--- START ---

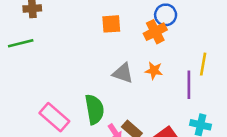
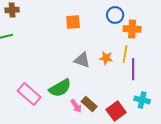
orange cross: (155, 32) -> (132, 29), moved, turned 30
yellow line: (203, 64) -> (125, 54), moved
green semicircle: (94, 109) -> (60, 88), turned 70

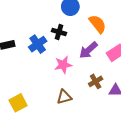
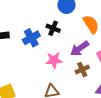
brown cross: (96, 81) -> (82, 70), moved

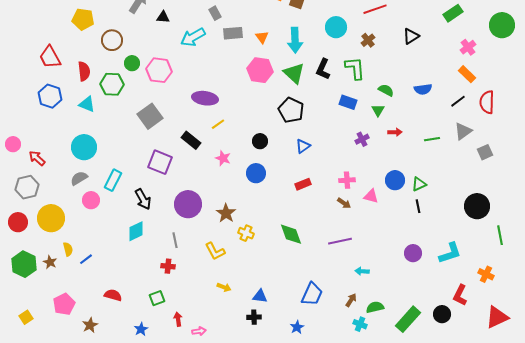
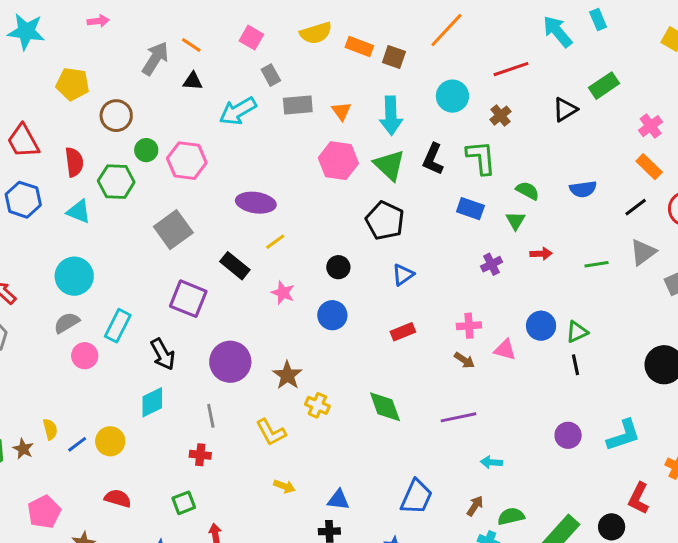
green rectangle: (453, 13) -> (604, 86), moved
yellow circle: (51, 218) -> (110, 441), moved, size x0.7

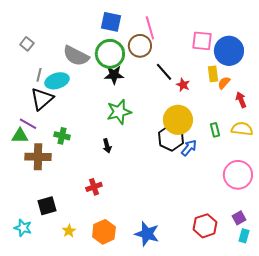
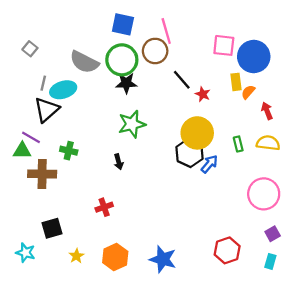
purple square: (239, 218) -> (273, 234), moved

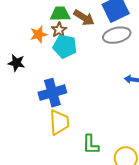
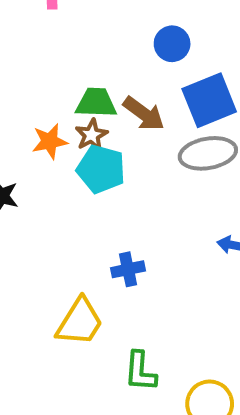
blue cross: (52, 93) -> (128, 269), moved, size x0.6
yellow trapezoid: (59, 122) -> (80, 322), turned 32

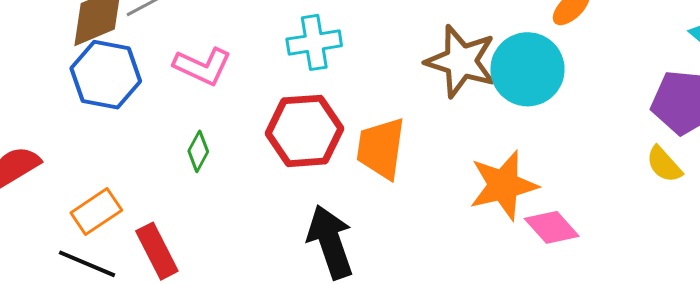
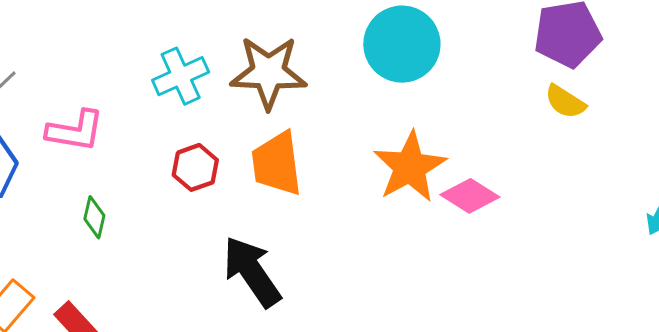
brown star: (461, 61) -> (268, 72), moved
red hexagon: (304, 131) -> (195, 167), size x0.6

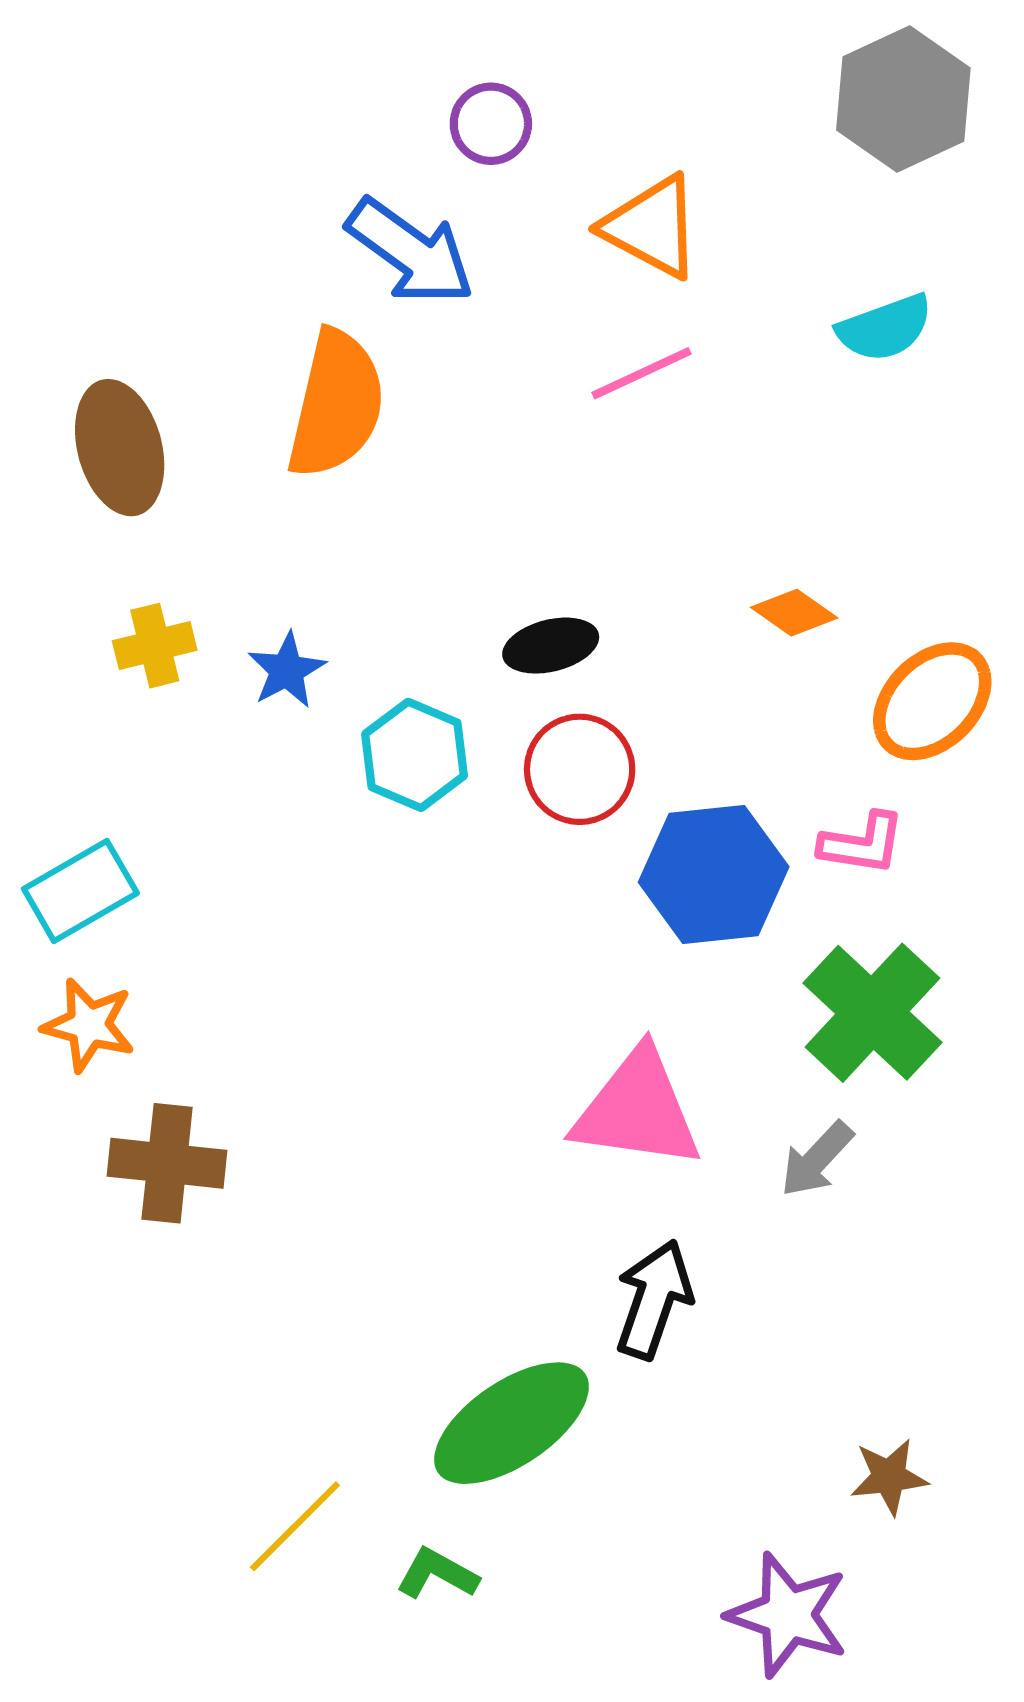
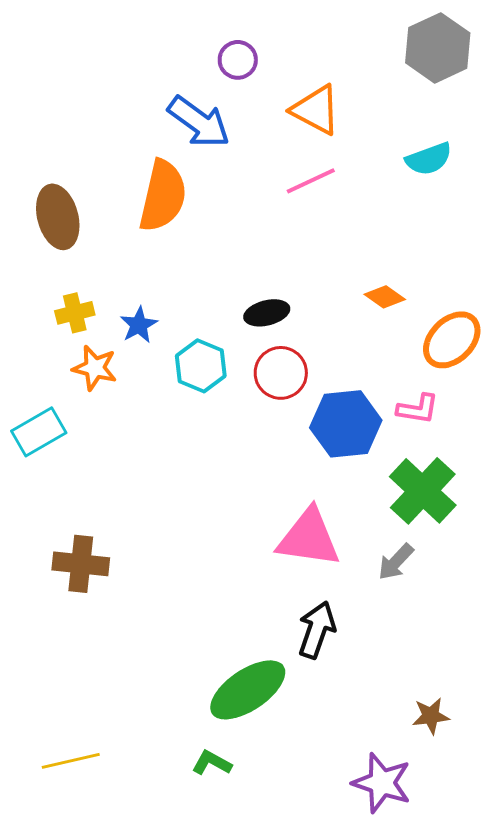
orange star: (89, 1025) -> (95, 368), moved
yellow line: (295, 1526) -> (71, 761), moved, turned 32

--- END ---

Please return all lines from the records that hold the word "cross".

Task output:
orange cross: (155, 32) -> (132, 29), moved, turned 30
brown cross: (96, 81) -> (82, 70), moved
blue cross: (52, 93) -> (128, 269), moved, size x0.6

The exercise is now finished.